> [Written task]: List each line below that contains the string "kern".

> [Extracted data entries]:
▼

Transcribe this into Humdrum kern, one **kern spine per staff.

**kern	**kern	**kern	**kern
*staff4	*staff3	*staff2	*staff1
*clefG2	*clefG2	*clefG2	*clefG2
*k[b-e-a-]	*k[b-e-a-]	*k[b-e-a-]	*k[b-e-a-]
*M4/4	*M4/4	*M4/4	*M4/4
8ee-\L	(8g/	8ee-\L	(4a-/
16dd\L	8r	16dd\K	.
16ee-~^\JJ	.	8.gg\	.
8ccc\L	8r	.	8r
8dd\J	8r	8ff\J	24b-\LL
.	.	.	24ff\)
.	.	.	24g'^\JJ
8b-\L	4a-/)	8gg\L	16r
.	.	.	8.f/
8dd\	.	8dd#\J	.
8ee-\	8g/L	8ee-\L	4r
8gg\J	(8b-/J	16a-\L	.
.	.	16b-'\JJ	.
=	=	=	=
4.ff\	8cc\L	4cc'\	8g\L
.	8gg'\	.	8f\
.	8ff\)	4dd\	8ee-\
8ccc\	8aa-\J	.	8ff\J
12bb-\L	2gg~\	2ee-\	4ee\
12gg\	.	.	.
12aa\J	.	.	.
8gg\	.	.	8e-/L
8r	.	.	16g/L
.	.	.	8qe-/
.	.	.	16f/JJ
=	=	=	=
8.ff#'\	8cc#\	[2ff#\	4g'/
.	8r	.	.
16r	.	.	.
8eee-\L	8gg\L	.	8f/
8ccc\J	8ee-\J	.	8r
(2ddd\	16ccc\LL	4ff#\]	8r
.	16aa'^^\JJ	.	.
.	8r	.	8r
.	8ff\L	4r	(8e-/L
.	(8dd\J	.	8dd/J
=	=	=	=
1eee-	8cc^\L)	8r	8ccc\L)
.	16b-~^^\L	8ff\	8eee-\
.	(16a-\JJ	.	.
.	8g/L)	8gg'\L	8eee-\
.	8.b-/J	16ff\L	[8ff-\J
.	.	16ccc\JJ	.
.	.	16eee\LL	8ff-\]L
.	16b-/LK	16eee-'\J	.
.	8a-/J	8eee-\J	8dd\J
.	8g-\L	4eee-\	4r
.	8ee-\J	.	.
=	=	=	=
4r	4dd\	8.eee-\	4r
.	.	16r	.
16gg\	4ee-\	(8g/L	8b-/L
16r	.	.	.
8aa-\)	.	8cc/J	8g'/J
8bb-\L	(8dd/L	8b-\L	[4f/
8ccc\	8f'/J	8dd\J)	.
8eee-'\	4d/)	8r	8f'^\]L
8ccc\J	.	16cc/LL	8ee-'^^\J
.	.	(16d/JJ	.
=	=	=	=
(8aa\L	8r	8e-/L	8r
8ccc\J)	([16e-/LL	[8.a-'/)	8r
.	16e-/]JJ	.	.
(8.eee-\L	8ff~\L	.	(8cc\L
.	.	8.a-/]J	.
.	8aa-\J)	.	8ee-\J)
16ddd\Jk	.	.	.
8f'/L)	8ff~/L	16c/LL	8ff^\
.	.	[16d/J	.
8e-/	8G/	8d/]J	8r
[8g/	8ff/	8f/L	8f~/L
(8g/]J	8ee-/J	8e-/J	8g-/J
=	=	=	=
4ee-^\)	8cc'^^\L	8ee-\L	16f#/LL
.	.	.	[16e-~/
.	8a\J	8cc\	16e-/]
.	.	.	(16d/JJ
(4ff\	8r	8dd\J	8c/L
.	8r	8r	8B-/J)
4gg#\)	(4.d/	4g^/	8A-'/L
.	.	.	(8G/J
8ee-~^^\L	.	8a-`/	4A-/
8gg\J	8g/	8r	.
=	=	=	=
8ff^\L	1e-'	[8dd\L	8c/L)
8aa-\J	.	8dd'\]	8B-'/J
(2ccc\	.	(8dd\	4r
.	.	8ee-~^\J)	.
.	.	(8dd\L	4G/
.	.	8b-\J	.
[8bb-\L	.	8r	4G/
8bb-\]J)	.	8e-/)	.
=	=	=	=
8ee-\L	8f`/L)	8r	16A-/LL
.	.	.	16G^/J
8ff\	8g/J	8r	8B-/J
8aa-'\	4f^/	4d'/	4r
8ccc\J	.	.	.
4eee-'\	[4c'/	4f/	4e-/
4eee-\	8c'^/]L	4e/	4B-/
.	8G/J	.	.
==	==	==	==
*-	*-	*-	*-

▲

> [Full solution]:
Transcribe this into Humdrum kern, one **kern spine per staff.
**kern	**kern	**kern	**kern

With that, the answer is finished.